(Stored items)
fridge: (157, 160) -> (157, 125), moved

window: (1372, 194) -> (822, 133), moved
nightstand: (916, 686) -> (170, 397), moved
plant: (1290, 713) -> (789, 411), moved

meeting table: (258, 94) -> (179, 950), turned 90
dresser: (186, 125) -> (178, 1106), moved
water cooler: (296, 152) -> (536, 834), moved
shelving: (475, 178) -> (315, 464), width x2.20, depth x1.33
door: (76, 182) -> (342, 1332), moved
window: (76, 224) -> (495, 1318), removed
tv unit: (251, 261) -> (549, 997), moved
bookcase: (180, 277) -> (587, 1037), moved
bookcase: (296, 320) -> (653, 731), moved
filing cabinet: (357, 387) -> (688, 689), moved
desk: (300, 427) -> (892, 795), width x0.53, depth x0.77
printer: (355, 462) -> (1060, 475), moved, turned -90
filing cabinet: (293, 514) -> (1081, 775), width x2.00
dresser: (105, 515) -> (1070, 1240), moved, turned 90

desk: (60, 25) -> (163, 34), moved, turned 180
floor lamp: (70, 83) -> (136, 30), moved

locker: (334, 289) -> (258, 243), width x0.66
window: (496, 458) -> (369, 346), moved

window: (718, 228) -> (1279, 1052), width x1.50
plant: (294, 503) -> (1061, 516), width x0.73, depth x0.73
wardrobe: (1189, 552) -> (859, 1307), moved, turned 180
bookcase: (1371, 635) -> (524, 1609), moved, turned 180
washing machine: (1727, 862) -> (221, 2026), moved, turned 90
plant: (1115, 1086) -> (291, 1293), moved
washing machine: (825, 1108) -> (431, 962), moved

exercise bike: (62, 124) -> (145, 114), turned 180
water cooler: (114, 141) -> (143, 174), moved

* WHAT THIS TASK INVOLVES: Filter the entries down to the lines with the word "width" in them.

* RESPONSE BOX:
shelving: (475, 178) -> (315, 464), width x2.20, depth x1.33
desk: (300, 427) -> (892, 795), width x0.53, depth x0.77
filing cabinet: (293, 514) -> (1081, 775), width x2.00
locker: (334, 289) -> (258, 243), width x0.66
window: (718, 228) -> (1279, 1052), width x1.50
plant: (294, 503) -> (1061, 516), width x0.73, depth x0.73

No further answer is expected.